### What is being asked
All of the entries, apart from their pictures, are to be copied verbatim.

═══

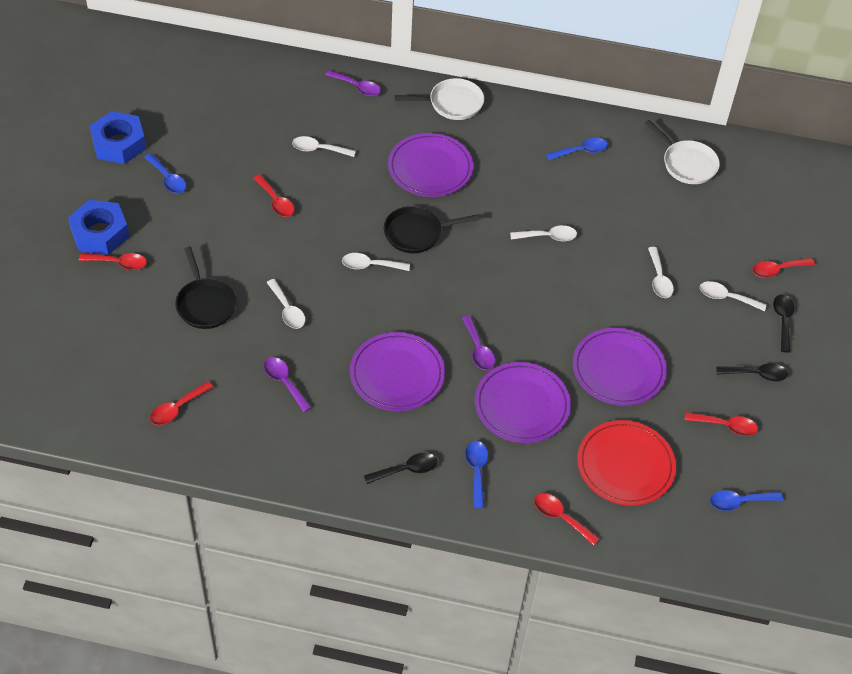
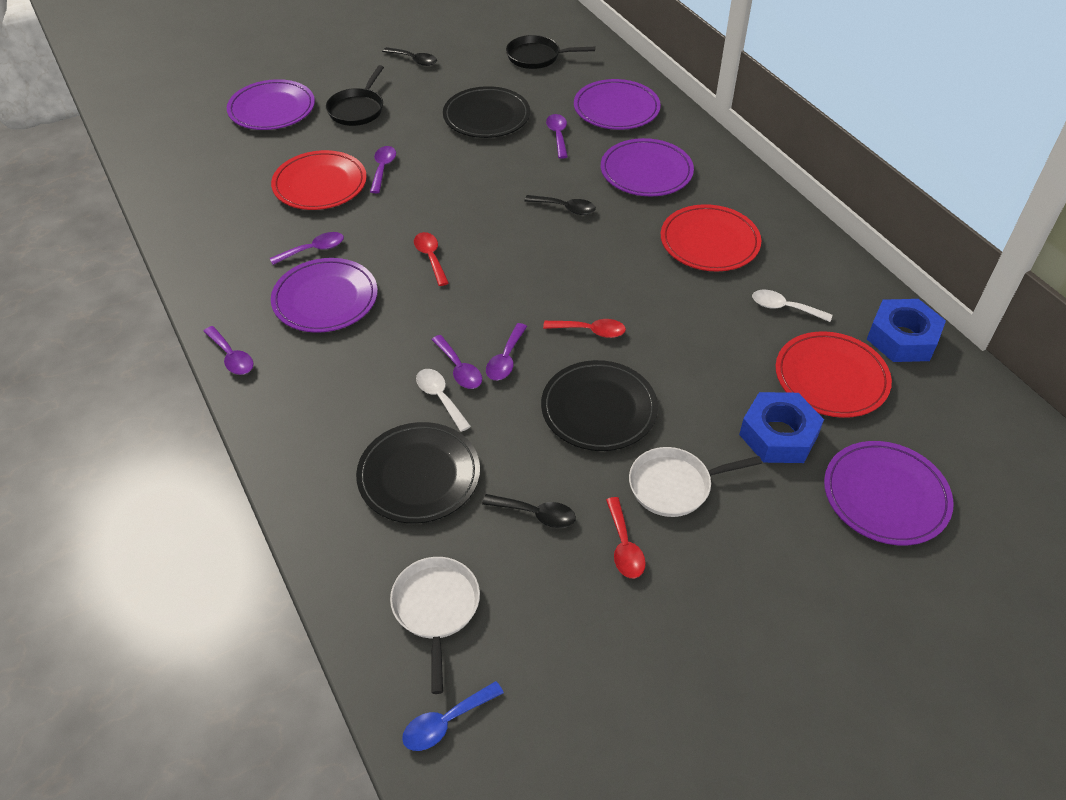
black plate: 0 -> 3
blue spoon: 4 -> 1
purple plate: 4 -> 5
purple spoon: 3 -> 6
red plate: 1 -> 3
red spoon: 6 -> 3
white spoon: 6 -> 2

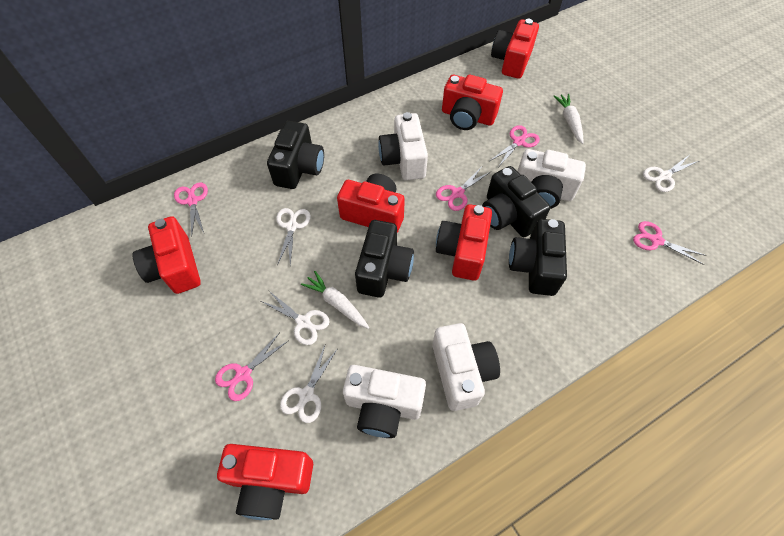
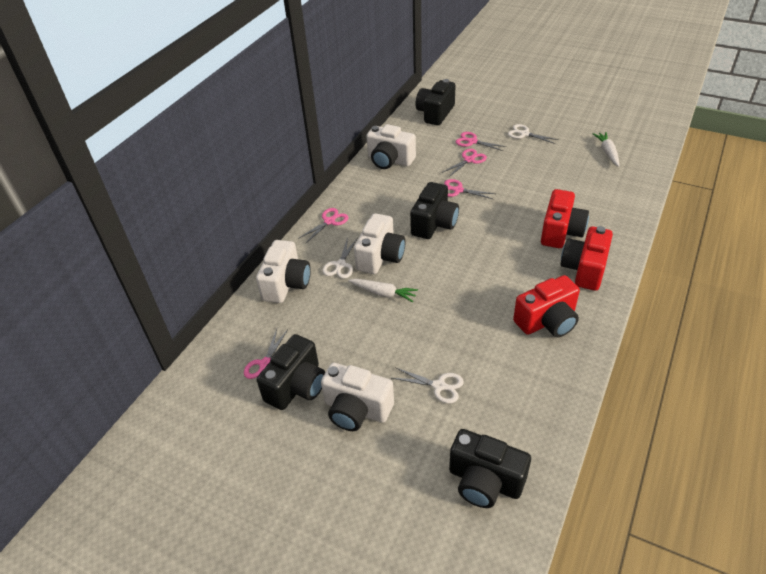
red camera: 6 -> 3
white scissors: 4 -> 3

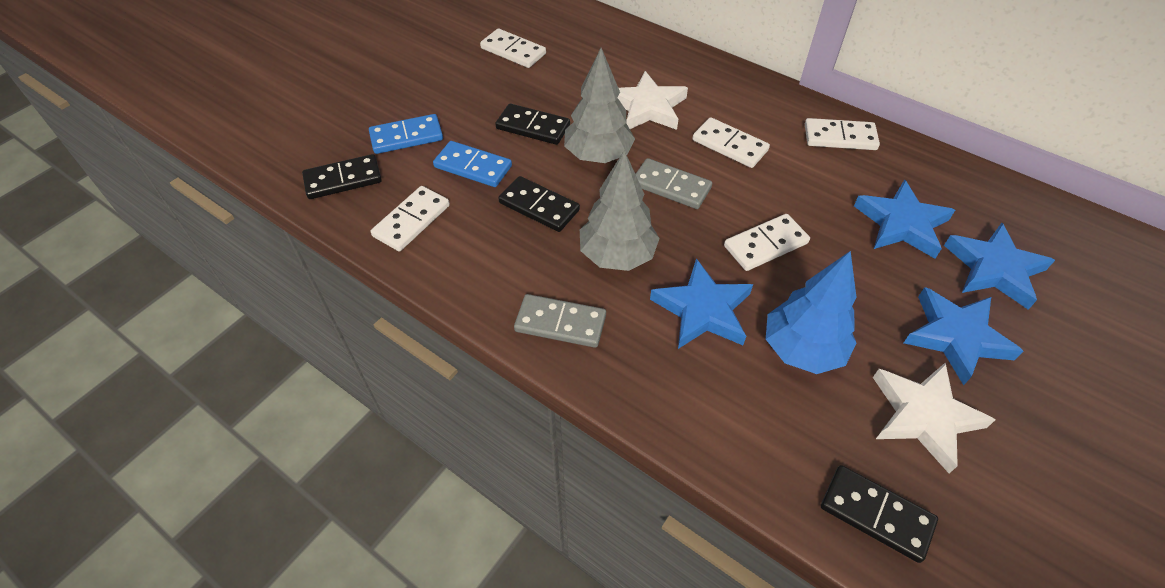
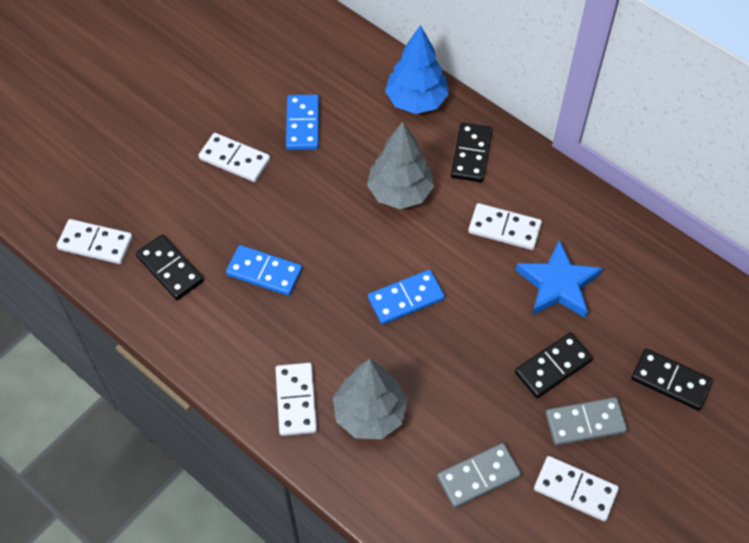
blue domino: 2 -> 3
blue star: 4 -> 1
white star: 2 -> 0

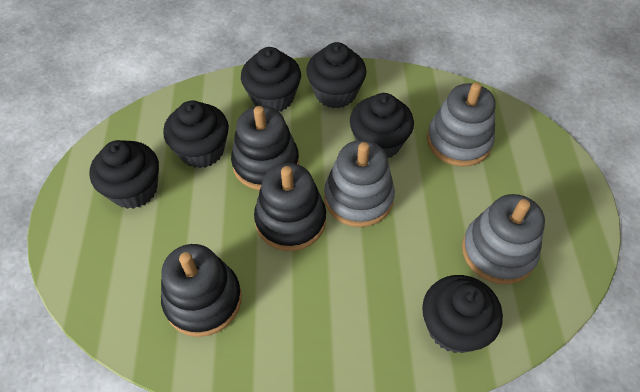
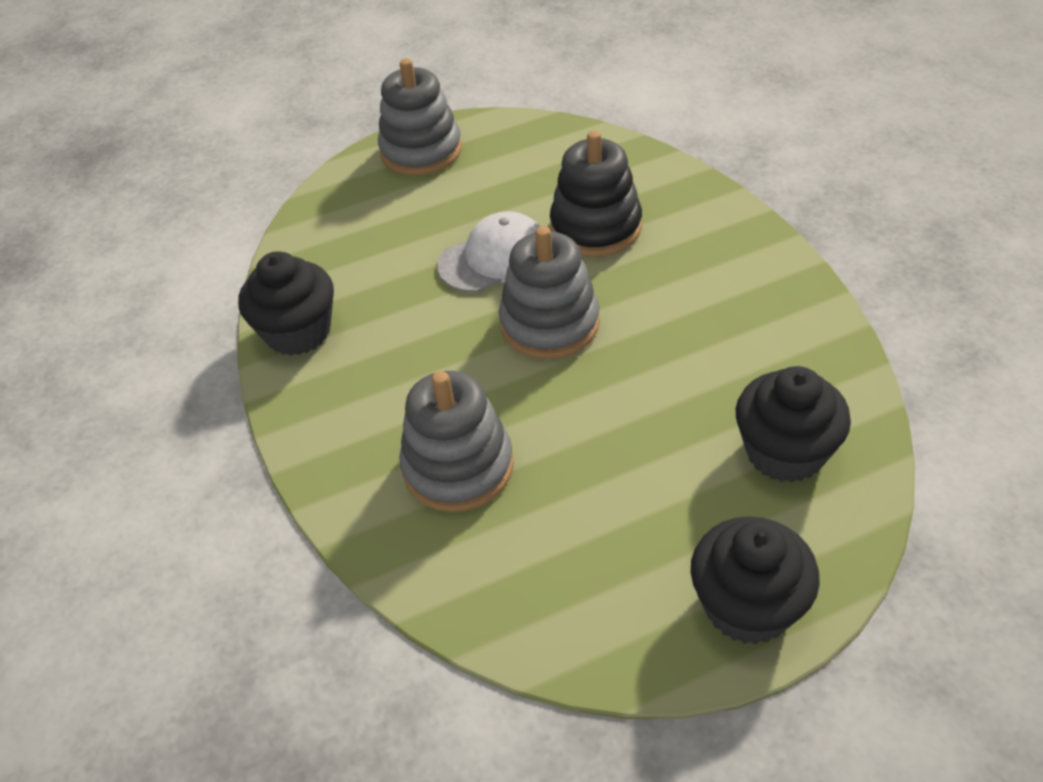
black cupcake: 6 -> 3
black stacking toy: 3 -> 1
white cap: 0 -> 1

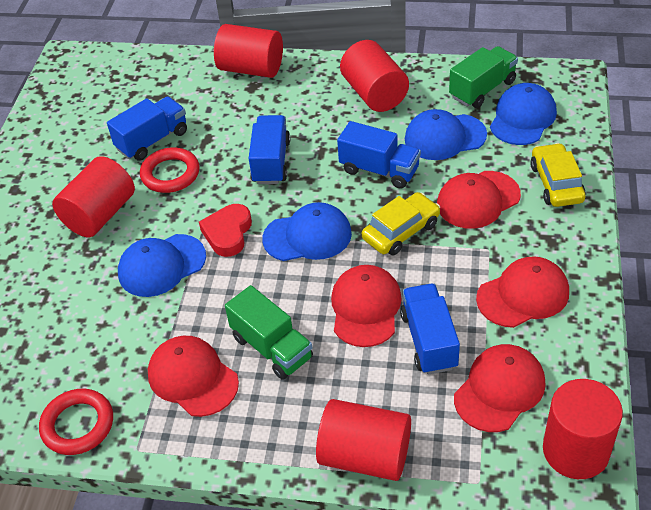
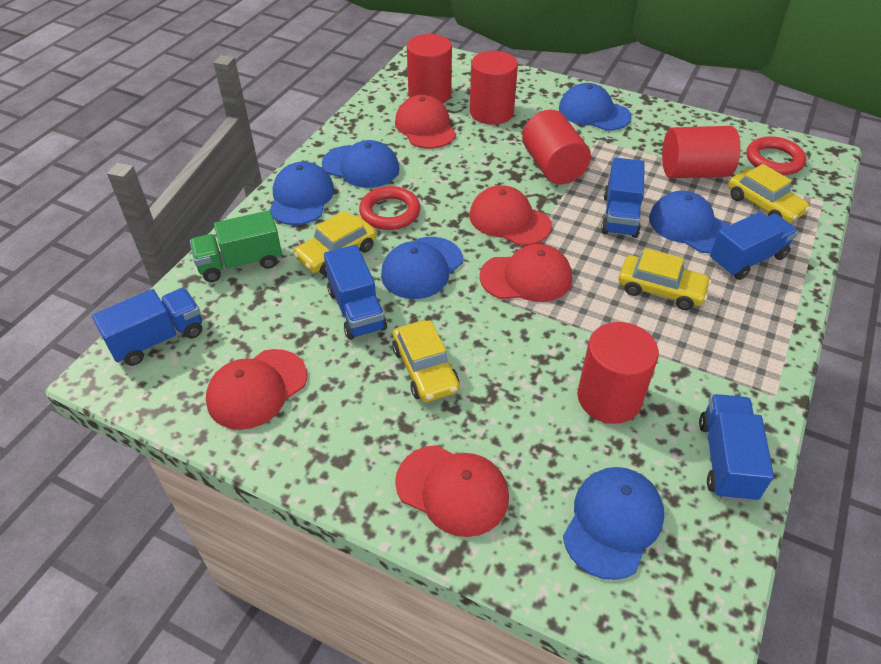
blue cap: 4 -> 6
blue truck: 4 -> 5
green truck: 2 -> 1
red heart: 1 -> 0
yellow car: 2 -> 4

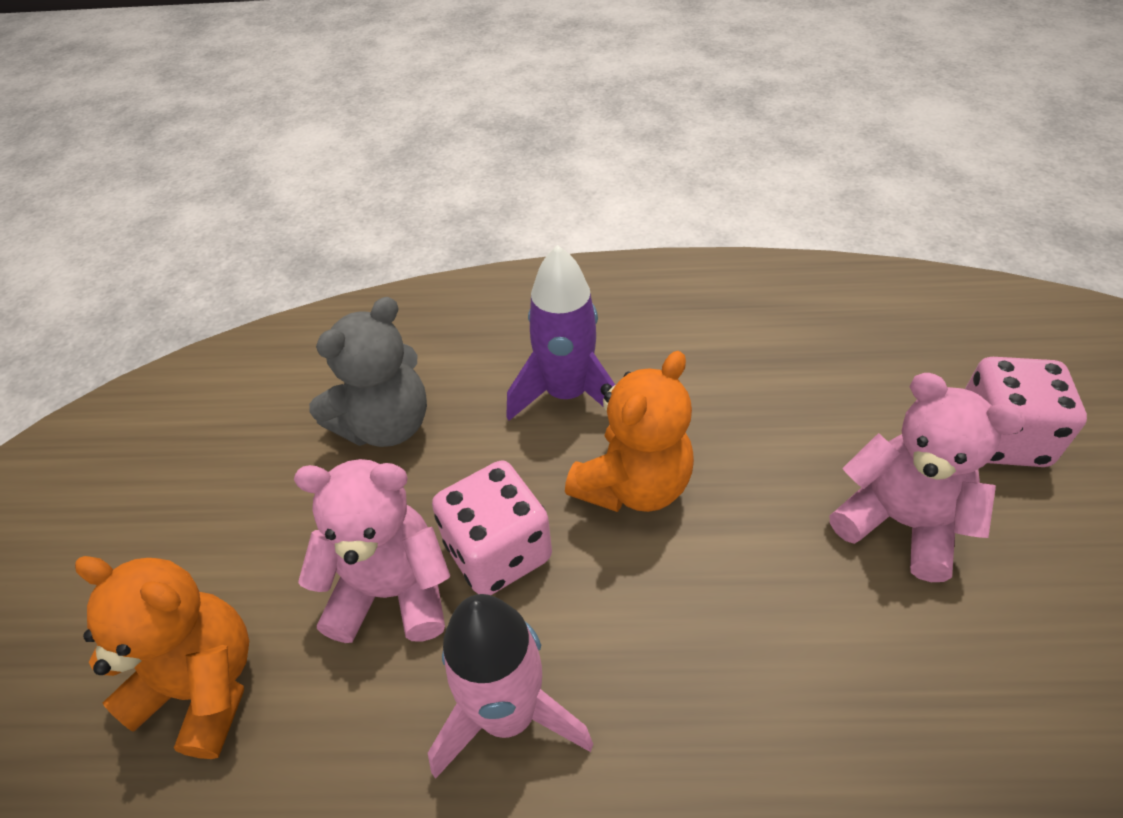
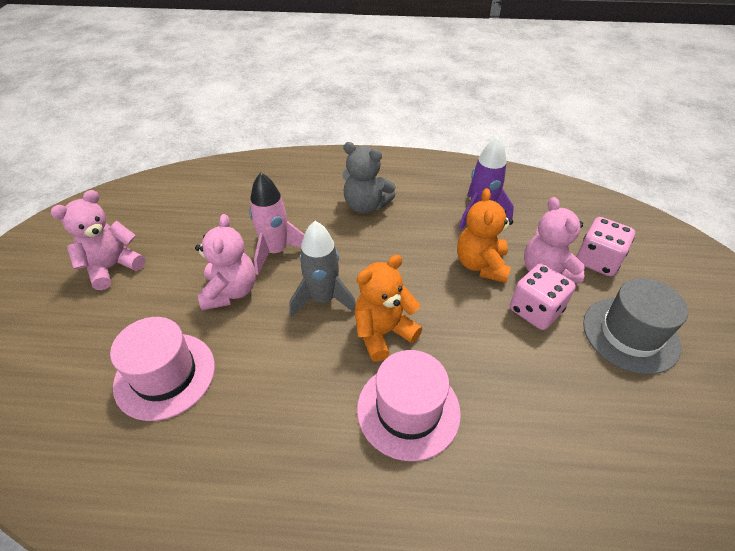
grey hat: 0 -> 1
grey rocket: 0 -> 1
pink hat: 0 -> 2
pink teddy bear: 2 -> 3

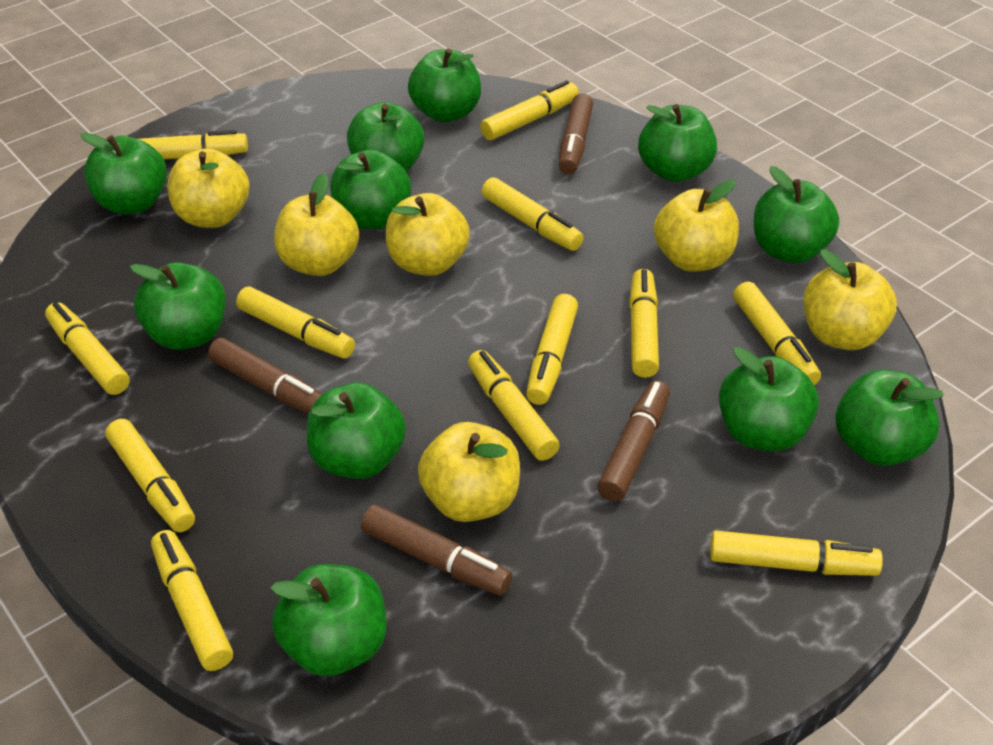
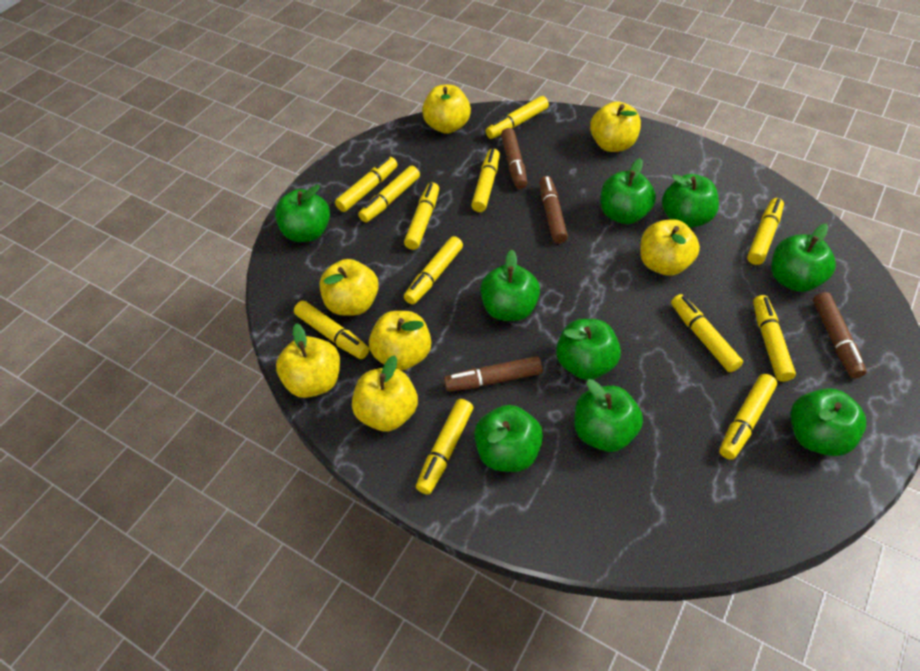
green apple: 11 -> 9
yellow apple: 6 -> 7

═══

### Final answer
black plate: 0 -> 3
blue spoon: 4 -> 1
purple plate: 4 -> 5
purple spoon: 3 -> 6
red plate: 1 -> 3
red spoon: 6 -> 3
white spoon: 6 -> 2

red camera: 6 -> 3
white scissors: 4 -> 3

blue domino: 2 -> 3
blue star: 4 -> 1
white star: 2 -> 0

black cupcake: 6 -> 3
black stacking toy: 3 -> 1
white cap: 0 -> 1

blue cap: 4 -> 6
blue truck: 4 -> 5
green truck: 2 -> 1
red heart: 1 -> 0
yellow car: 2 -> 4

grey hat: 0 -> 1
grey rocket: 0 -> 1
pink hat: 0 -> 2
pink teddy bear: 2 -> 3

green apple: 11 -> 9
yellow apple: 6 -> 7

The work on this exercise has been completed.